Please return the full listing exactly as written, with the images removed.

RECORDS TO USE START

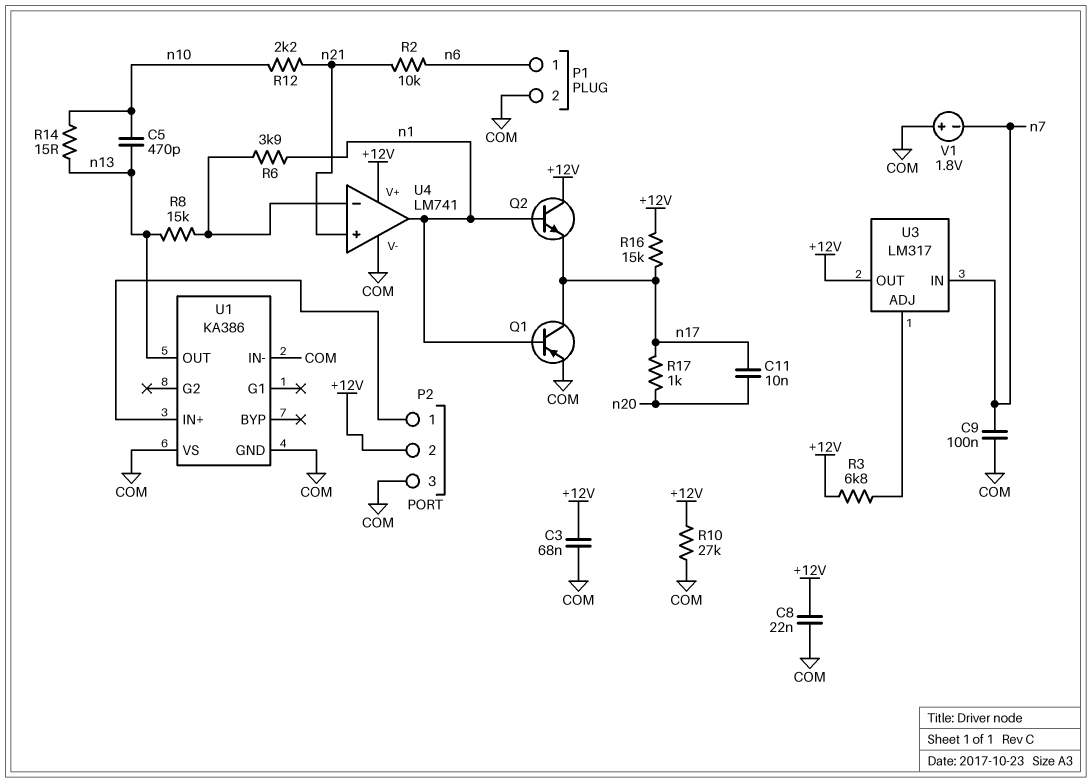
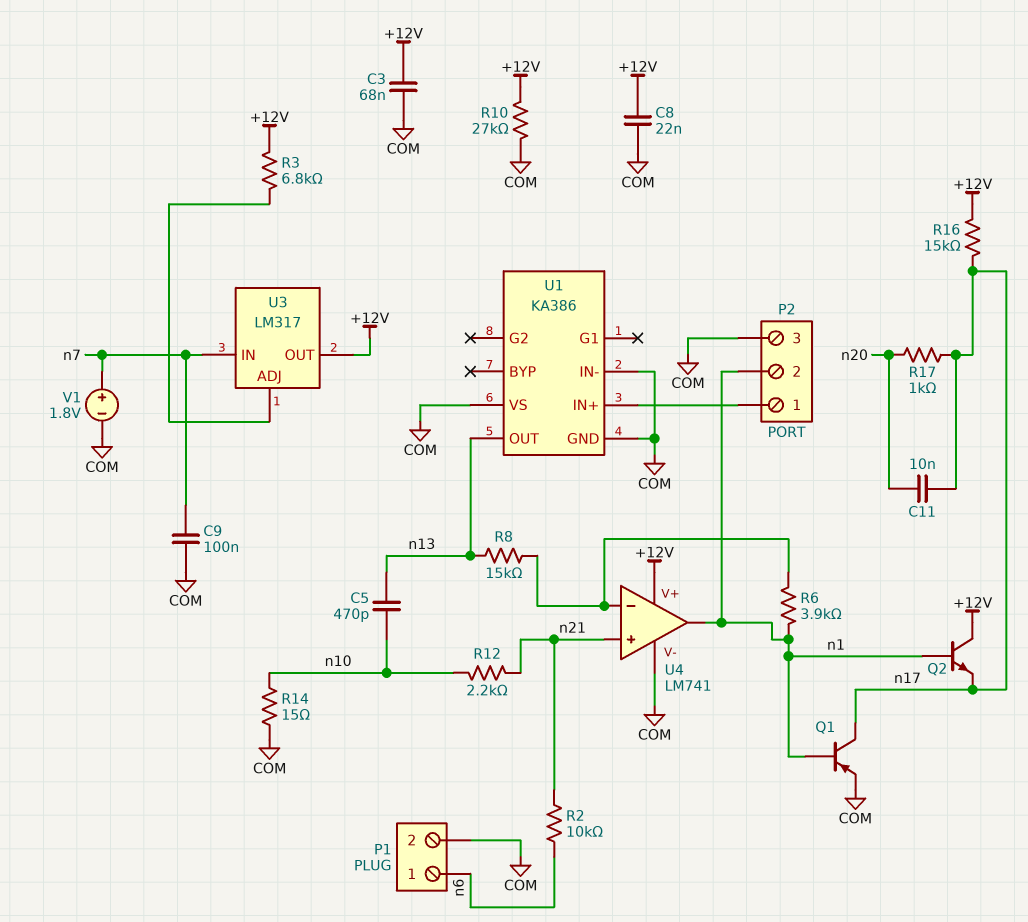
P2 pin 2: +12V -> n1
R14: 15 (n10, n13) -> 15 (COM, n10)
V1: 1.8V (plus COM, minus n7) -> 1.8V (plus n7, minus COM)

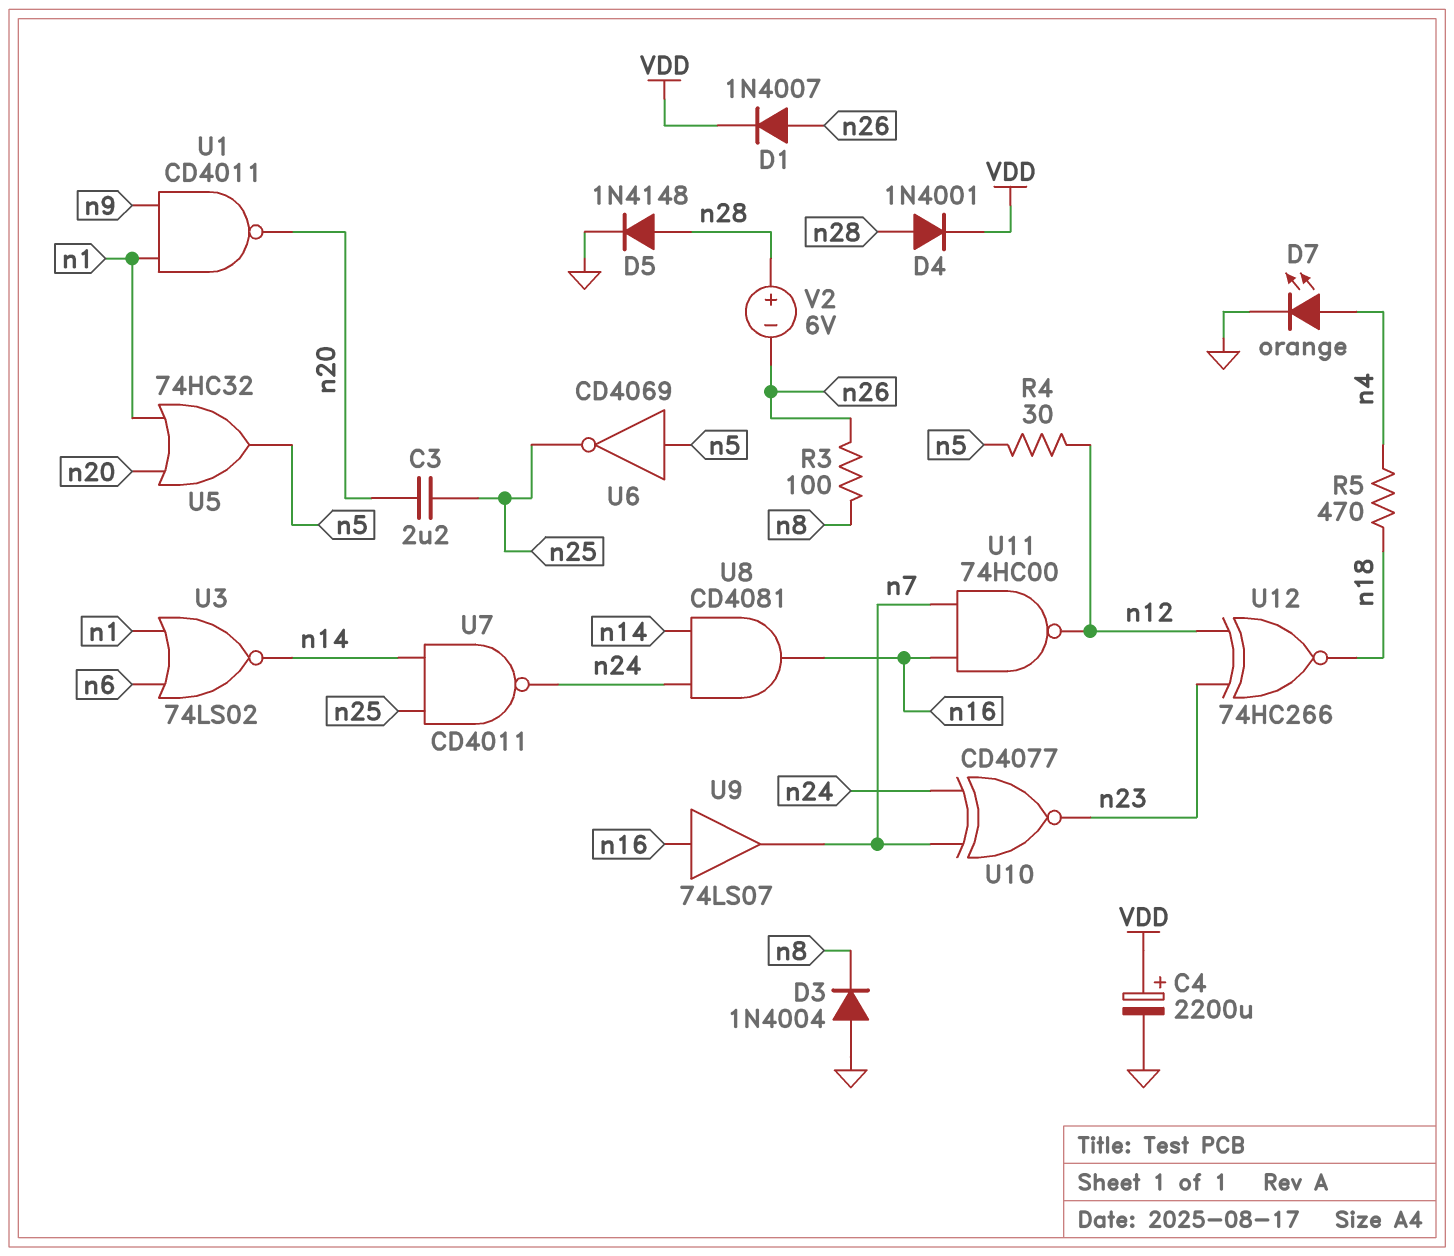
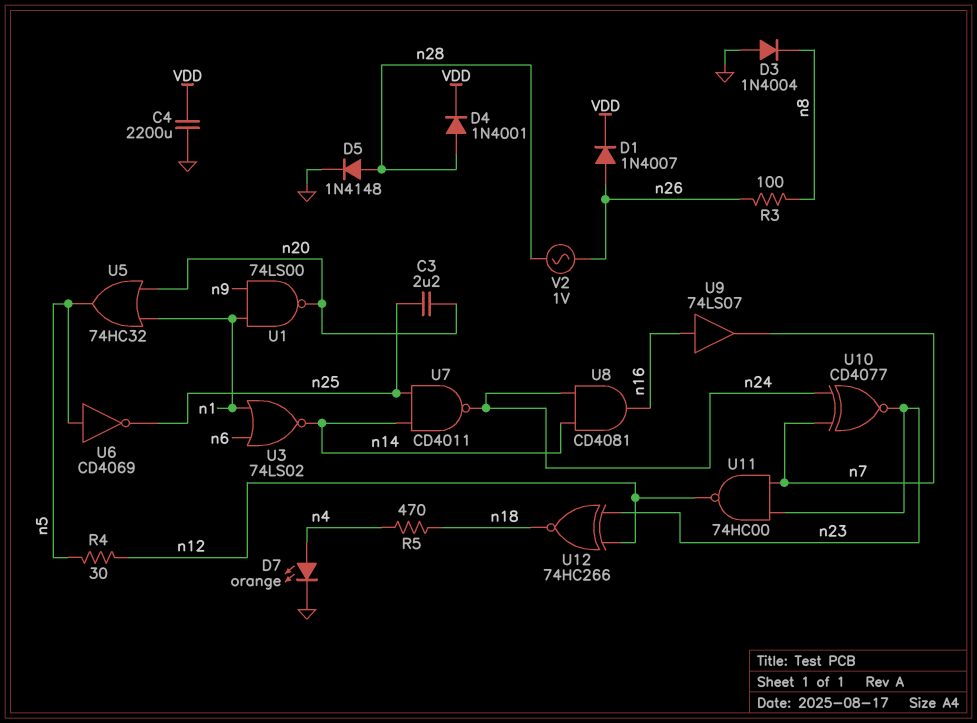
C4: 2200uF (plus VDD, minus GND) -> 2200uF (GND, VDD)
U1: NAND CD4011 (in n1, in n9, out n20) -> NAND 74LS00 (in n1, in n9, out n20)
U11: NAND 74HC00 (in n7, in n16, out n12) -> NAND 74HC00 (in n7, in n23, out n12)
V2: 6V (plus n28, minus n26) -> AC 1V (n26, n28)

RECORDS TO USE END

• **SOLUTION TO THE EXERCISE**
P2 pin 2: +12V -> n1
R14: 15 (n10, n13) -> 15 (COM, n10)
V1: 1.8V (plus COM, minus n7) -> 1.8V (plus n7, minus COM)

C4: 2200uF (plus VDD, minus GND) -> 2200uF (GND, VDD)
U1: NAND CD4011 (in n1, in n9, out n20) -> NAND 74LS00 (in n1, in n9, out n20)
U11: NAND 74HC00 (in n7, in n16, out n12) -> NAND 74HC00 (in n7, in n23, out n12)
V2: 6V (plus n28, minus n26) -> AC 1V (n26, n28)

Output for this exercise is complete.